▸ Dataset records:
....................

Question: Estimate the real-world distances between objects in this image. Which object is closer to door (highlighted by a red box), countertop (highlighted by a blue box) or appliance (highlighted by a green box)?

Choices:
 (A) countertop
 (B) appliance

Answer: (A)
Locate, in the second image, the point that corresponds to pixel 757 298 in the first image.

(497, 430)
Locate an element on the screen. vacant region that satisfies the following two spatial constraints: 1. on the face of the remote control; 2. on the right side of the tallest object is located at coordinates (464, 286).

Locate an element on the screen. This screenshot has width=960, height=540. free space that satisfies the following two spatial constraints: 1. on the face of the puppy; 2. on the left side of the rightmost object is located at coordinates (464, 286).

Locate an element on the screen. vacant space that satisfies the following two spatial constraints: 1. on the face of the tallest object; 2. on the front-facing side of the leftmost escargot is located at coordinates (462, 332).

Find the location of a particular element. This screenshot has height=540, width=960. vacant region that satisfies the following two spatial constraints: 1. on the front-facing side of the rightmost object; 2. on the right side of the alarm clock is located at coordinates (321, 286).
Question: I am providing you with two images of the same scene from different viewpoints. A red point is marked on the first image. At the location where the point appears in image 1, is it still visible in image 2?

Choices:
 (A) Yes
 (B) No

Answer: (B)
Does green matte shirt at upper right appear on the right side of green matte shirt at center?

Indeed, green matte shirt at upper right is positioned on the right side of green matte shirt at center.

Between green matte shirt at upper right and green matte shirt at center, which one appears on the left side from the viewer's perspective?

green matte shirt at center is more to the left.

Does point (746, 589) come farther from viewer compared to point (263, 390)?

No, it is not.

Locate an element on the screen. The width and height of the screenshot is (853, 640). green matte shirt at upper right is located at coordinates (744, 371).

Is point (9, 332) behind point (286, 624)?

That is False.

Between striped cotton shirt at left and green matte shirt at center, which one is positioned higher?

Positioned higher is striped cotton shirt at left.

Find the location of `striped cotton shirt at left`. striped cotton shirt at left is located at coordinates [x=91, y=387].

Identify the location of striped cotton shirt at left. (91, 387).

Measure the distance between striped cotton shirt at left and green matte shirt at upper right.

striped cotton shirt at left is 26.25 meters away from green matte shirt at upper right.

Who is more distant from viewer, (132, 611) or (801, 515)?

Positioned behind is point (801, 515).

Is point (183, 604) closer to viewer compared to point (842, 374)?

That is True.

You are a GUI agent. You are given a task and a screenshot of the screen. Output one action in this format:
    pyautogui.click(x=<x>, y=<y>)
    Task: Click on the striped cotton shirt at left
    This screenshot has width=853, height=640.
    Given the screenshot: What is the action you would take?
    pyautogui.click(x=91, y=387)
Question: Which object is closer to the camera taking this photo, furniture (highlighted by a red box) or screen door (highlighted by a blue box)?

....................

▸ Objective: Report every line in the material above that contains the string "behind".

▸ Task answer:
Is point (9, 332) behind point (286, 624)?
Positioned behind is point (801, 515).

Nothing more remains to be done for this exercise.